Dataset entries =

* * * * *

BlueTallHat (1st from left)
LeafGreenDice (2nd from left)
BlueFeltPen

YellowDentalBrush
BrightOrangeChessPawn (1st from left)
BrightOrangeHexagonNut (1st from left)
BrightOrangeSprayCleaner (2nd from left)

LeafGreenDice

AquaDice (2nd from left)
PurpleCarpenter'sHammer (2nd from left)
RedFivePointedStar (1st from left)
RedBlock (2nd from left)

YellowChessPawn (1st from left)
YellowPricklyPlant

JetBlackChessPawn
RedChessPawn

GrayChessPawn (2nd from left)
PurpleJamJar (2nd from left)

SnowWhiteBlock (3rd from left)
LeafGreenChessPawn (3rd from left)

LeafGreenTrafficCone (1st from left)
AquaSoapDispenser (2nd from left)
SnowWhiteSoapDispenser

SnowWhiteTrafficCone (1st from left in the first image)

* * * * *

All records must be transcribed exactly, with none left out.

BlueTallHat (1st from left)
LeafGreenDice (2nd from left)
BlueFeltPen

YellowDentalBrush
BrightOrangeChessPawn (1st from left)
BrightOrangeHexagonNut (1st from left)
BrightOrangeSprayCleaner (2nd from left)

LeafGreenDice

AquaDice (2nd from left)
PurpleCarpenter'sHammer (2nd from left)
RedFivePointedStar (1st from left)
RedBlock (2nd from left)

YellowChessPawn (1st from left)
YellowPricklyPlant

JetBlackChessPawn
RedChessPawn

GrayChessPawn (2nd from left)
PurpleJamJar (2nd from left)

SnowWhiteBlock (3rd from left)
LeafGreenChessPawn (3rd from left)

LeafGreenTrafficCone (1st from left)
AquaSoapDispenser (2nd from left)
SnowWhiteSoapDispenser

SnowWhiteTrafficCone (1st from left in the first image)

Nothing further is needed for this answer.